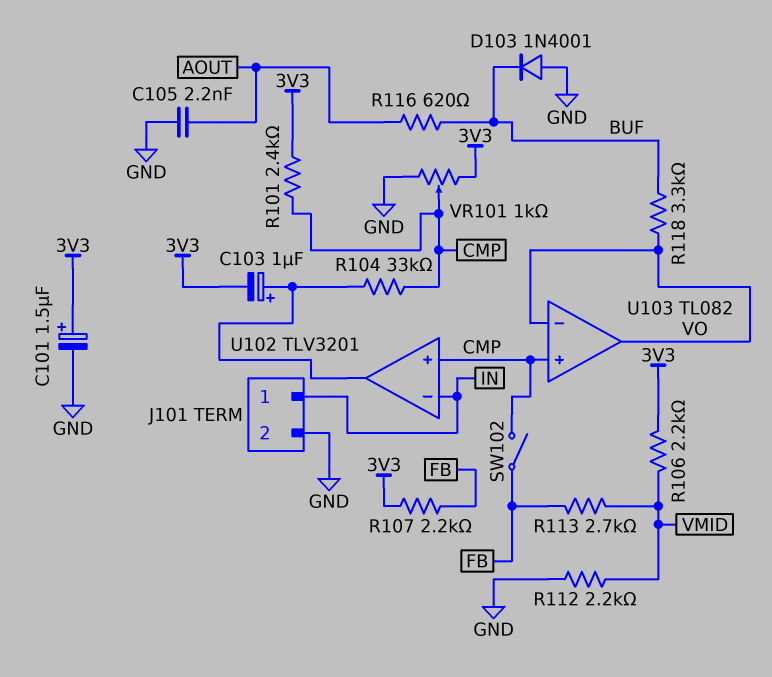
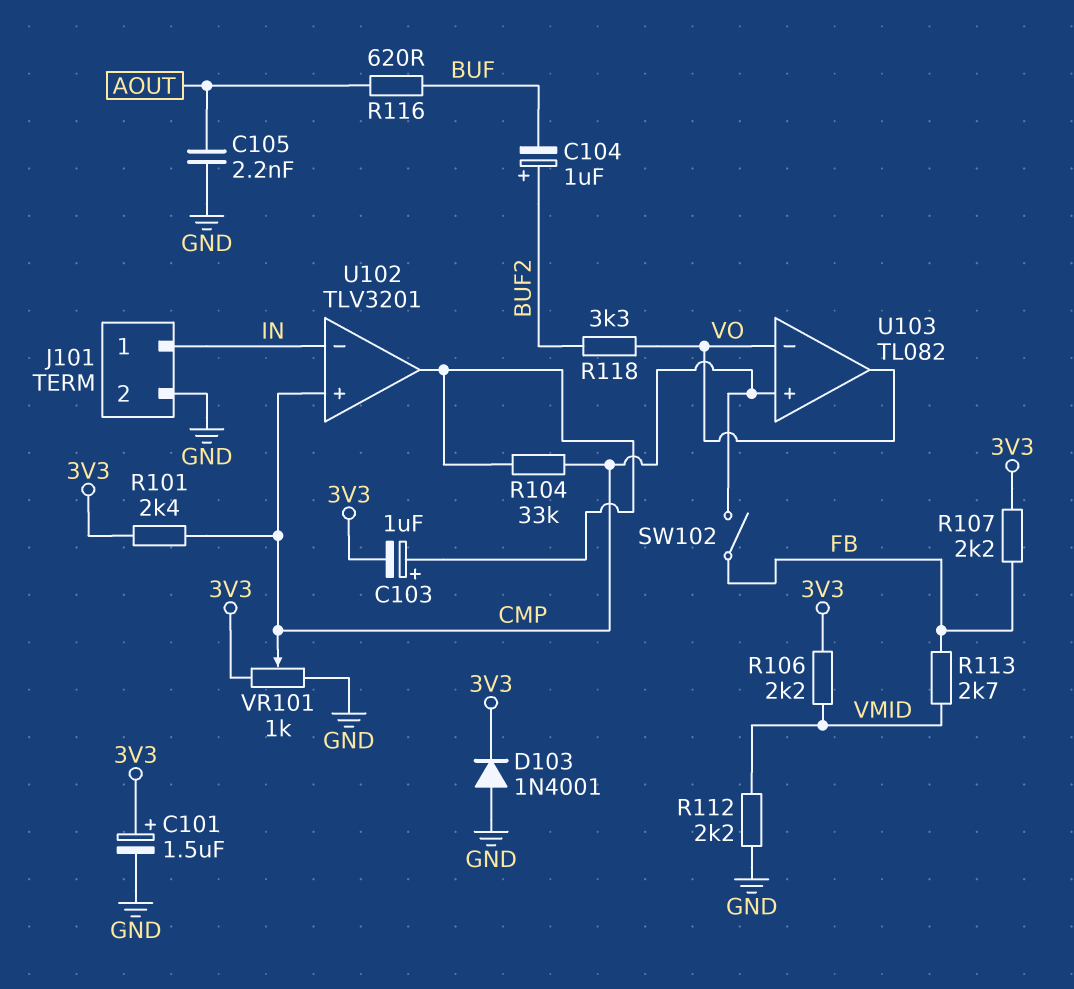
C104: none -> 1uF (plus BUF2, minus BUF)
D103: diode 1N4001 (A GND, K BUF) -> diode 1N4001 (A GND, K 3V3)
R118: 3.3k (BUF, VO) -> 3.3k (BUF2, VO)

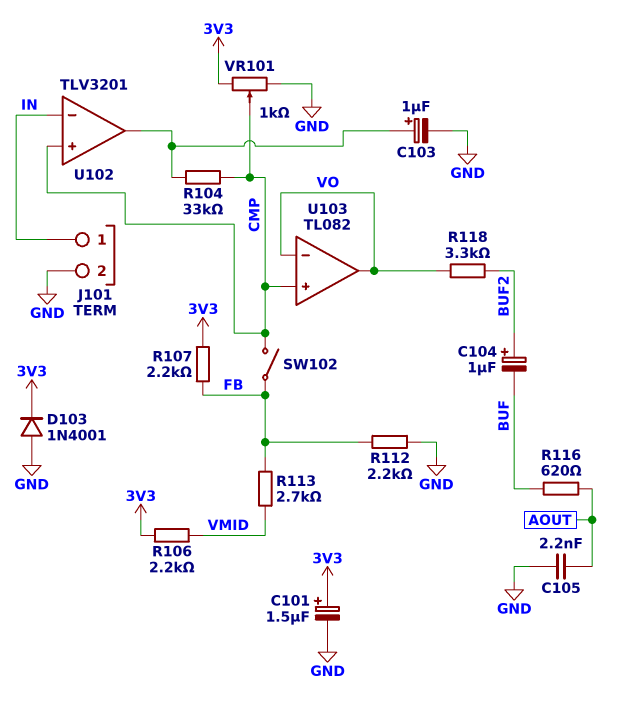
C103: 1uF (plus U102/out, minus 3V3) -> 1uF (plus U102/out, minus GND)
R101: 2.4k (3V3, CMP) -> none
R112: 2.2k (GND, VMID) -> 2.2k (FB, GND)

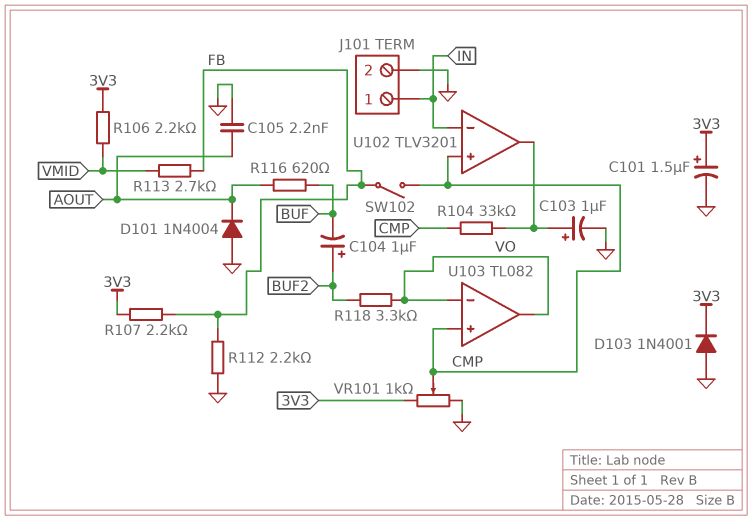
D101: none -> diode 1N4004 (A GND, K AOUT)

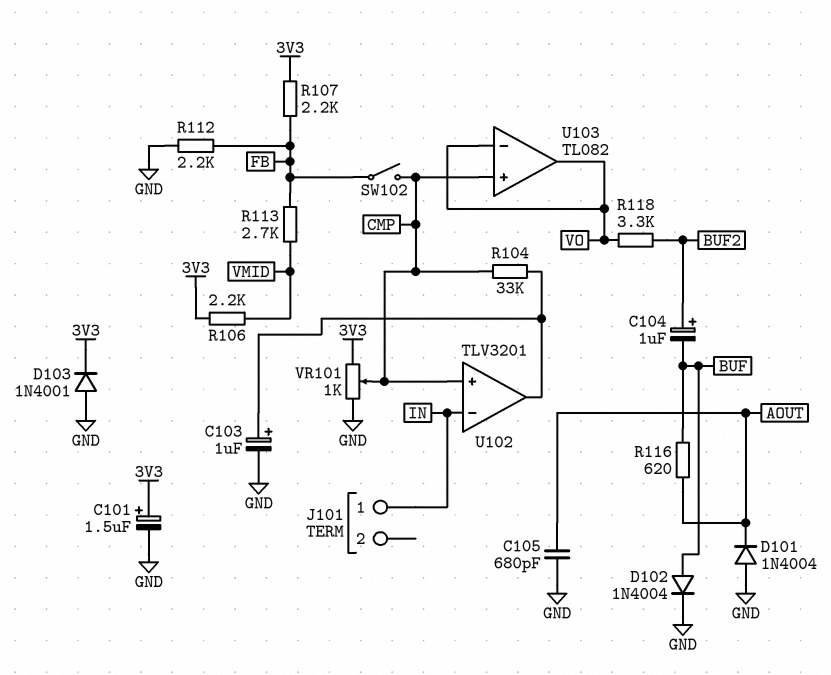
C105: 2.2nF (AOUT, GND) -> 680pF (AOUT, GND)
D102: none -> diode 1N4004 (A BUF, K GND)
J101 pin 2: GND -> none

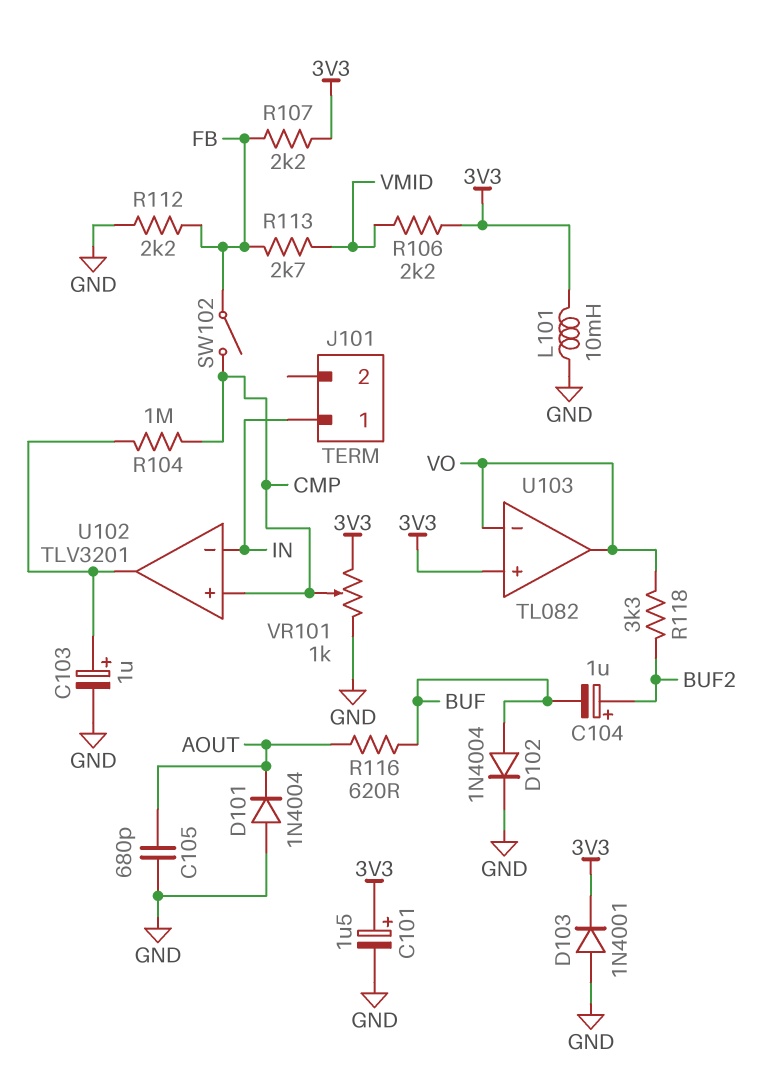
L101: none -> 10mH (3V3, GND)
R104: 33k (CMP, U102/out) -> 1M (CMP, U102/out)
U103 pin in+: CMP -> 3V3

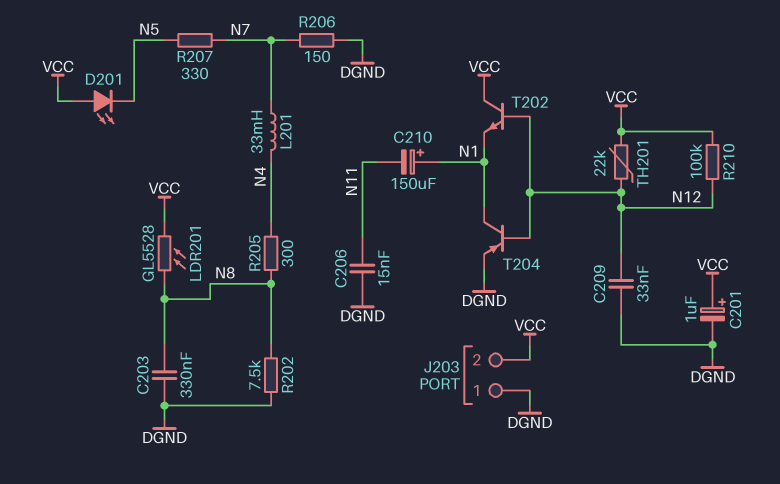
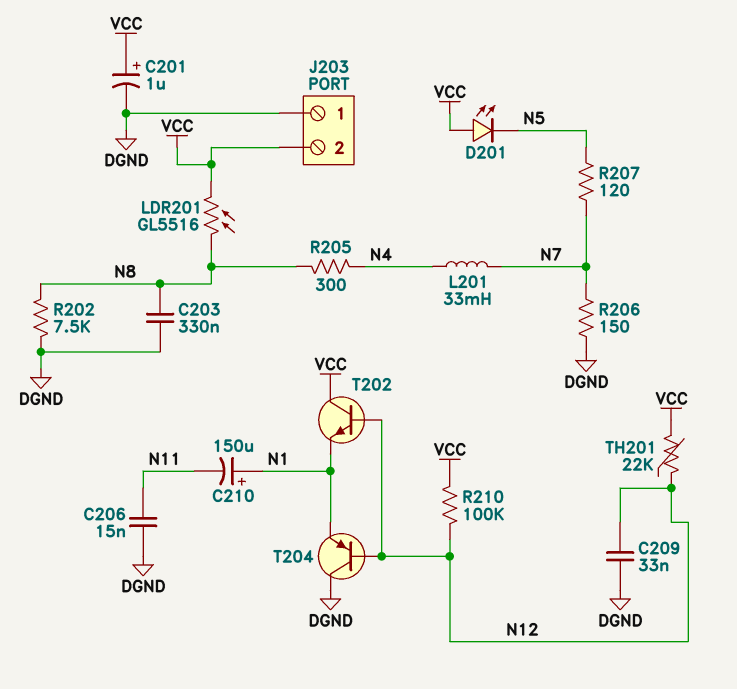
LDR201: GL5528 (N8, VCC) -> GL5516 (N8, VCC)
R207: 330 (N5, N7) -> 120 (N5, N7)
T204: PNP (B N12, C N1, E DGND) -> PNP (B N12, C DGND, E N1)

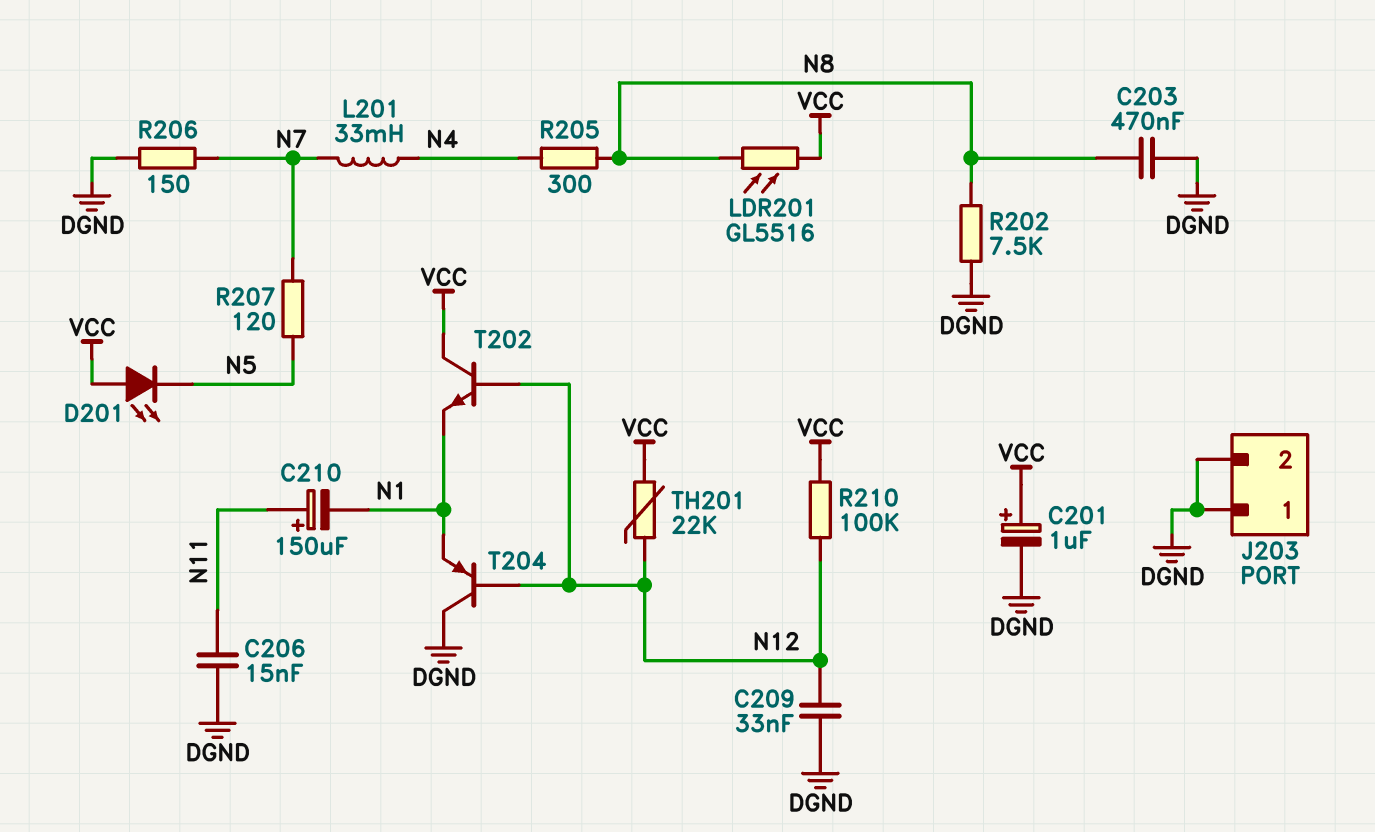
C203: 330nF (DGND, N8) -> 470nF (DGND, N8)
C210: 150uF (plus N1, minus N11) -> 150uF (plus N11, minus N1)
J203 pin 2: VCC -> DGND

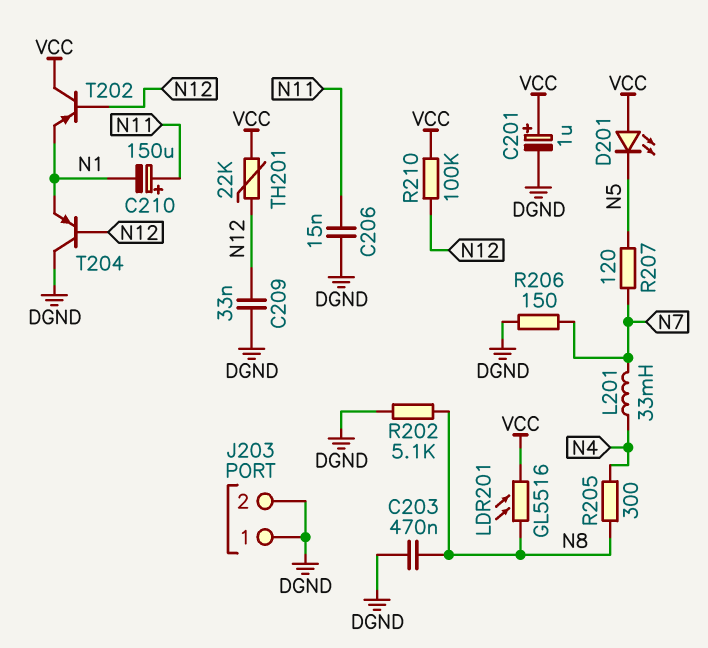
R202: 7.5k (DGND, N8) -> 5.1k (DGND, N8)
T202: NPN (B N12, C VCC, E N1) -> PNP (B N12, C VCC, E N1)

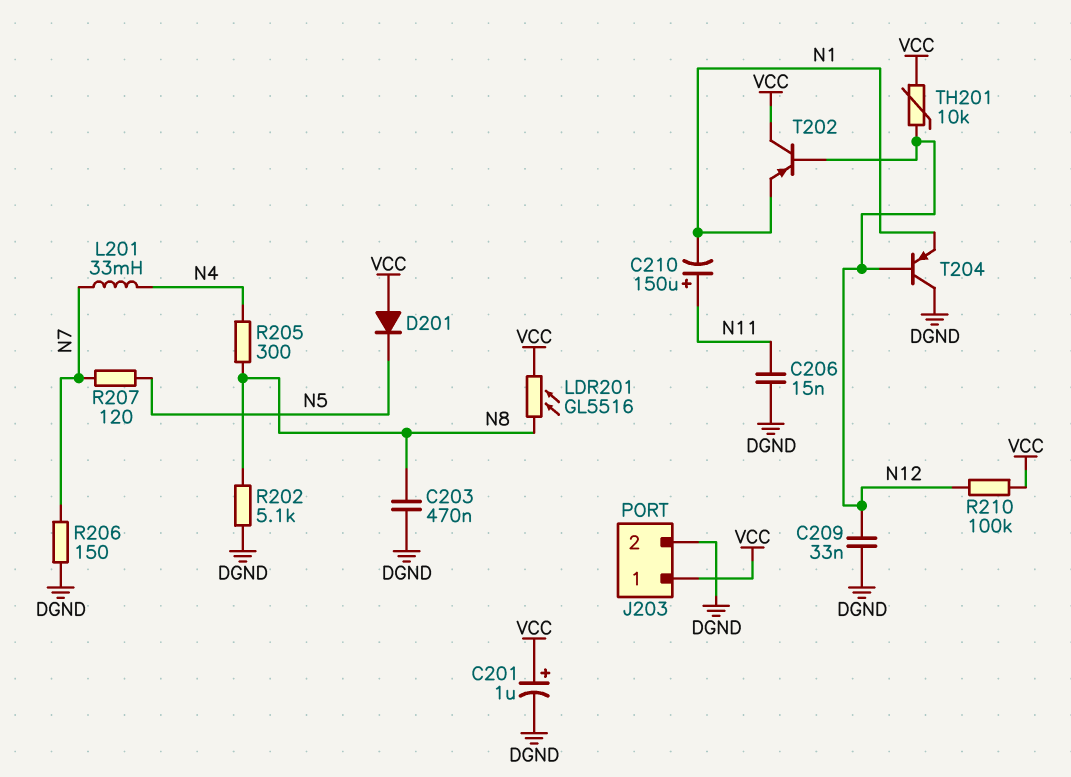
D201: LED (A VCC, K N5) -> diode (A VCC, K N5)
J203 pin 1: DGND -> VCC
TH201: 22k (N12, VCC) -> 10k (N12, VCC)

WORK TASK:
Copy out the records exactly; the pictures stay behind.

SOLUTION FOR THIS EXERCISE:
C104: none -> 1uF (plus BUF2, minus BUF)
D103: diode 1N4001 (A GND, K BUF) -> diode 1N4001 (A GND, K 3V3)
R118: 3.3k (BUF, VO) -> 3.3k (BUF2, VO)

C103: 1uF (plus U102/out, minus 3V3) -> 1uF (plus U102/out, minus GND)
R101: 2.4k (3V3, CMP) -> none
R112: 2.2k (GND, VMID) -> 2.2k (FB, GND)

D101: none -> diode 1N4004 (A GND, K AOUT)

C105: 2.2nF (AOUT, GND) -> 680pF (AOUT, GND)
D102: none -> diode 1N4004 (A BUF, K GND)
J101 pin 2: GND -> none

L101: none -> 10mH (3V3, GND)
R104: 33k (CMP, U102/out) -> 1M (CMP, U102/out)
U103 pin in+: CMP -> 3V3

LDR201: GL5528 (N8, VCC) -> GL5516 (N8, VCC)
R207: 330 (N5, N7) -> 120 (N5, N7)
T204: PNP (B N12, C N1, E DGND) -> PNP (B N12, C DGND, E N1)

C203: 330nF (DGND, N8) -> 470nF (DGND, N8)
C210: 150uF (plus N1, minus N11) -> 150uF (plus N11, minus N1)
J203 pin 2: VCC -> DGND

R202: 7.5k (DGND, N8) -> 5.1k (DGND, N8)
T202: NPN (B N12, C VCC, E N1) -> PNP (B N12, C VCC, E N1)

D201: LED (A VCC, K N5) -> diode (A VCC, K N5)
J203 pin 1: DGND -> VCC
TH201: 22k (N12, VCC) -> 10k (N12, VCC)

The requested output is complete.